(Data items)
━━━

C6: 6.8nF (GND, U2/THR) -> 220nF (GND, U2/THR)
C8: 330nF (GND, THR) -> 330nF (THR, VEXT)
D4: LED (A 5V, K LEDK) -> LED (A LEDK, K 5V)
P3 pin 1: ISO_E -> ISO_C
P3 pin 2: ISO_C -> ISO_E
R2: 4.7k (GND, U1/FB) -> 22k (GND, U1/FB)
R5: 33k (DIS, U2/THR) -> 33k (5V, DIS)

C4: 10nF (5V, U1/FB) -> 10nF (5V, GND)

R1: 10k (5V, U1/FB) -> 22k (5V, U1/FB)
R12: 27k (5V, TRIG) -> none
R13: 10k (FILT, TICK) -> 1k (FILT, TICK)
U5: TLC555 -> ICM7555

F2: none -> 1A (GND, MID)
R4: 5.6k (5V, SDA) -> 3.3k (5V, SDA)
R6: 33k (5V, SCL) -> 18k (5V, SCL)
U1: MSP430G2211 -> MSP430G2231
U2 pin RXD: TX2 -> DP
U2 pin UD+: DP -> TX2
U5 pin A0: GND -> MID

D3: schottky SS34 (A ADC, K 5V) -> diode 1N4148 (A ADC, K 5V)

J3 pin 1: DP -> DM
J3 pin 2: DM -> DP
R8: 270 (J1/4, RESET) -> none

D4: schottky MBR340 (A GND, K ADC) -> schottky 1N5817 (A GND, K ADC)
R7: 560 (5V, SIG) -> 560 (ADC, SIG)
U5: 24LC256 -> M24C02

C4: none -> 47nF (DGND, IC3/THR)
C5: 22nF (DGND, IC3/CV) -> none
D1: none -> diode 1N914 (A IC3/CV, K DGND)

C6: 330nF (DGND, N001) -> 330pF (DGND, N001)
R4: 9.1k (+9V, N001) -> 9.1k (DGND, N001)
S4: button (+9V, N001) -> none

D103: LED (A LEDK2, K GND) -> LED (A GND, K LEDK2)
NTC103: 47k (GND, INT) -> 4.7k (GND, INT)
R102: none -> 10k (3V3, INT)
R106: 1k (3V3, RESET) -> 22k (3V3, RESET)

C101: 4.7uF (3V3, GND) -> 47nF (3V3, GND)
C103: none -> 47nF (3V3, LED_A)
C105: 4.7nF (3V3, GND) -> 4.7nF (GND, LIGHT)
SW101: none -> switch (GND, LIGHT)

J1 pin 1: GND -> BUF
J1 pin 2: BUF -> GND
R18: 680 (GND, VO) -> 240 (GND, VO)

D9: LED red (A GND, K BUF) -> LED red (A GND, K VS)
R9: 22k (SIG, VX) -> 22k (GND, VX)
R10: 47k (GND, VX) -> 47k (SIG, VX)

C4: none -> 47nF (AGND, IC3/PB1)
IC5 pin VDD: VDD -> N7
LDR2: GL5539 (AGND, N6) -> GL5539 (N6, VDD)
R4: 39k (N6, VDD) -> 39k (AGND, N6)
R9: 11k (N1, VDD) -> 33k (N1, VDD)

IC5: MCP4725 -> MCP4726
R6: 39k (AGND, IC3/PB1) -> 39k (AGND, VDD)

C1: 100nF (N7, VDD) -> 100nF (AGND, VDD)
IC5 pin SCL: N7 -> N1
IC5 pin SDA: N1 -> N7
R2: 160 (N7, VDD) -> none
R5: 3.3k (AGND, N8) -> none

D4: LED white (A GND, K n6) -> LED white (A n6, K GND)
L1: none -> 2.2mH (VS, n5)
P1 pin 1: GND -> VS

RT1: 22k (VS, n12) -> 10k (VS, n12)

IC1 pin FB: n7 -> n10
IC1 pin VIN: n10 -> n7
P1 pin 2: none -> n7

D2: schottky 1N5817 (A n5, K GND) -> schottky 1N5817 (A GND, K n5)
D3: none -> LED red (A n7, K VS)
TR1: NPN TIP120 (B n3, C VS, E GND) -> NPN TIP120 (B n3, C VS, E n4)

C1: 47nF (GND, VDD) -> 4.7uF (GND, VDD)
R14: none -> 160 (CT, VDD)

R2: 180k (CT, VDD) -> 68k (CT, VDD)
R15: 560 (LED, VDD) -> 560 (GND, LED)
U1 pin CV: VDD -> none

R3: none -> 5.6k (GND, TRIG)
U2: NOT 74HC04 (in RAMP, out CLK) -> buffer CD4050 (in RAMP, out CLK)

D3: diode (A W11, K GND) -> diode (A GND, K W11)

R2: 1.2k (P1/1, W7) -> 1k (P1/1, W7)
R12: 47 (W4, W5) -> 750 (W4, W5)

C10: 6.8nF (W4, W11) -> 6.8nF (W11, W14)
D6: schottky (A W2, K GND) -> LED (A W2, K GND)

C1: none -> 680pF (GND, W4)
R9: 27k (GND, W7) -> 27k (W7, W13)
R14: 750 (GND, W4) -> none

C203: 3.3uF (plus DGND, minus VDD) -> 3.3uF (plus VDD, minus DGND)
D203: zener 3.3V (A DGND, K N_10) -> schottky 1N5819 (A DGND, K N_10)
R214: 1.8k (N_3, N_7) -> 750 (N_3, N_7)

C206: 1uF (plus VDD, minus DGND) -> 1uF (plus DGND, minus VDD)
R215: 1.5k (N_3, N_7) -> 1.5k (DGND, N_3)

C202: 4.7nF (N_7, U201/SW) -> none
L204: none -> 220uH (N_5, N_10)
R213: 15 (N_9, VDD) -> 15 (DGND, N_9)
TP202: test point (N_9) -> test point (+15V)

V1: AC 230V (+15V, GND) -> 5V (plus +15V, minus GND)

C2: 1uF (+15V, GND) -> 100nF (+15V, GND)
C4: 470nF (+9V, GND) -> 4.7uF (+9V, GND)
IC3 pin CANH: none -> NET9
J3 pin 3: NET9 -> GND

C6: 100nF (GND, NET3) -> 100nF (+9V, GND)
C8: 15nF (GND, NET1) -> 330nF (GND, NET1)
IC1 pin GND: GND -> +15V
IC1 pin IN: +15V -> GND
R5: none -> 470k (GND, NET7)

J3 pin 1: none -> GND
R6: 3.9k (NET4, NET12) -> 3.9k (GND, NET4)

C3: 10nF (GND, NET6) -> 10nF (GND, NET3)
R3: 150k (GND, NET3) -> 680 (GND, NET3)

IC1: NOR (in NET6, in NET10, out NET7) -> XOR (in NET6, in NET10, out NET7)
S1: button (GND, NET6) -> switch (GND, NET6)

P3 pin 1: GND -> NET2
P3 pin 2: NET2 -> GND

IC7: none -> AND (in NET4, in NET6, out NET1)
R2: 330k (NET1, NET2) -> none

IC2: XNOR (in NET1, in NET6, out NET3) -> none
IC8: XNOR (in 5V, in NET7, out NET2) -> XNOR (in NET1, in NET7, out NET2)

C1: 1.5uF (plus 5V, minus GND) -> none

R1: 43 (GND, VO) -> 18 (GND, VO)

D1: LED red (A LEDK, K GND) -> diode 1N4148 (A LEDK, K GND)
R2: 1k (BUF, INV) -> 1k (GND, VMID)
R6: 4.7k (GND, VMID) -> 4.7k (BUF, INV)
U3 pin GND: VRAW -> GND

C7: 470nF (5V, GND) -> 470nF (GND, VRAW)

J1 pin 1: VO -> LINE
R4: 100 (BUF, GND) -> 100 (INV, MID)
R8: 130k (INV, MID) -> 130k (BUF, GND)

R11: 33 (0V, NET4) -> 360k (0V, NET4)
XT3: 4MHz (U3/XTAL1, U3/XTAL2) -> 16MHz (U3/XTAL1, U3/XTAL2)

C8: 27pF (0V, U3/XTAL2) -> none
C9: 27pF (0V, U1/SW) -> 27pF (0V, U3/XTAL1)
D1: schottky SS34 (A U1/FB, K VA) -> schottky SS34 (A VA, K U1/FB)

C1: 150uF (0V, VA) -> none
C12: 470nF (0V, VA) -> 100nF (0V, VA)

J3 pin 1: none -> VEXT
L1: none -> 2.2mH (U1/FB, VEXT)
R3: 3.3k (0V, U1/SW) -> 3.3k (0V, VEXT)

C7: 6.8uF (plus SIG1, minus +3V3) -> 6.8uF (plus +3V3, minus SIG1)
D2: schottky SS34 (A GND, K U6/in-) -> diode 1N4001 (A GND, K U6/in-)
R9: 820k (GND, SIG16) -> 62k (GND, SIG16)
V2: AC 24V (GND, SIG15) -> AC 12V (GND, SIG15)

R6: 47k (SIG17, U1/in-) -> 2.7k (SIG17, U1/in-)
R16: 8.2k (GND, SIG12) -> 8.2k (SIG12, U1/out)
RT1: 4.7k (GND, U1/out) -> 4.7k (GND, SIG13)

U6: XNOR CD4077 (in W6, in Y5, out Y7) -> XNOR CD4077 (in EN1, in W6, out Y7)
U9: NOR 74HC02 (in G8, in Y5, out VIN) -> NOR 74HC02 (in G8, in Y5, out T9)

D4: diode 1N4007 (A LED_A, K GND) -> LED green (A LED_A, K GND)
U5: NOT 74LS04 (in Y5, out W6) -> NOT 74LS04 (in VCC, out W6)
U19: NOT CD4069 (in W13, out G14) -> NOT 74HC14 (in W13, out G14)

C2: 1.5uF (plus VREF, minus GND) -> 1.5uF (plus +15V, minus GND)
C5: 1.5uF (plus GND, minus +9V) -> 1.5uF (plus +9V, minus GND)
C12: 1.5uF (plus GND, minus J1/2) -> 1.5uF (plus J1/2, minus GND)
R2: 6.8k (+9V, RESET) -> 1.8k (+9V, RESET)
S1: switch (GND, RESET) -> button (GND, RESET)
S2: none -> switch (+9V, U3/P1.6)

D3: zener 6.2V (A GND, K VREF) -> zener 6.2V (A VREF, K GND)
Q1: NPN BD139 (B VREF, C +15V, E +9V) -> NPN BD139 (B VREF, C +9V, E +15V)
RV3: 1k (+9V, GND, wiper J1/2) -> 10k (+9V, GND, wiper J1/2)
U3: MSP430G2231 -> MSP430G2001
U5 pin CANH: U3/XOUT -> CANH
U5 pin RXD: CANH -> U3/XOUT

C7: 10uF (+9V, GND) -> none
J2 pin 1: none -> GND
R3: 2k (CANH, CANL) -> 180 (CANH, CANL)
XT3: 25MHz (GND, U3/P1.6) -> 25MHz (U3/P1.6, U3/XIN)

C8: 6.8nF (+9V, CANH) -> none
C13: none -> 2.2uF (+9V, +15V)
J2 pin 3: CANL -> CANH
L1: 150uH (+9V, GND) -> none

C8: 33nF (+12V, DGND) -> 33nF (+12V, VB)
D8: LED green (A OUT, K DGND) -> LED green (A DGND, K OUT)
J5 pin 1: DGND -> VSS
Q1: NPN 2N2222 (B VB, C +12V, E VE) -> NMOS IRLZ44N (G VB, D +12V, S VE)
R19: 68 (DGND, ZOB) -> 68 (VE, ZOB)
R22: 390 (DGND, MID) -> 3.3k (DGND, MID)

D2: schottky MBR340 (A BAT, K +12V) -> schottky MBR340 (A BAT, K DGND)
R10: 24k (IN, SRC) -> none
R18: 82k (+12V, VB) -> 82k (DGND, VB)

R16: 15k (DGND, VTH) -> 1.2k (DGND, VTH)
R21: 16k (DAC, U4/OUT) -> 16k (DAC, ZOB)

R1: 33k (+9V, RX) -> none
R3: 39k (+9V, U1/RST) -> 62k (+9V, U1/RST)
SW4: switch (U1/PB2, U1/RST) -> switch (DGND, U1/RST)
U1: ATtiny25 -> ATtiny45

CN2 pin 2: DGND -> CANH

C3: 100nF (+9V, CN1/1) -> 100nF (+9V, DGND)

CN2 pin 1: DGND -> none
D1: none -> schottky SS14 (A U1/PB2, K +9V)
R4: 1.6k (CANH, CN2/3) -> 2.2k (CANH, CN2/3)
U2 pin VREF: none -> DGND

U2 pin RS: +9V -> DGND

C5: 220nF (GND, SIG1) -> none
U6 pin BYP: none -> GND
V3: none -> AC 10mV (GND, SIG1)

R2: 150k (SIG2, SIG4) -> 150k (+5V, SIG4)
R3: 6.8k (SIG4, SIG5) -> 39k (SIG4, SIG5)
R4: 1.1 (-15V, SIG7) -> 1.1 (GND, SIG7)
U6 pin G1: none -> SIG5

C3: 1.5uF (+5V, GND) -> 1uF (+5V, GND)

━━━

• [Directions]:
In the entries above, how many lines contain the word "green"? Answer with the number only.

• [Your response]:
2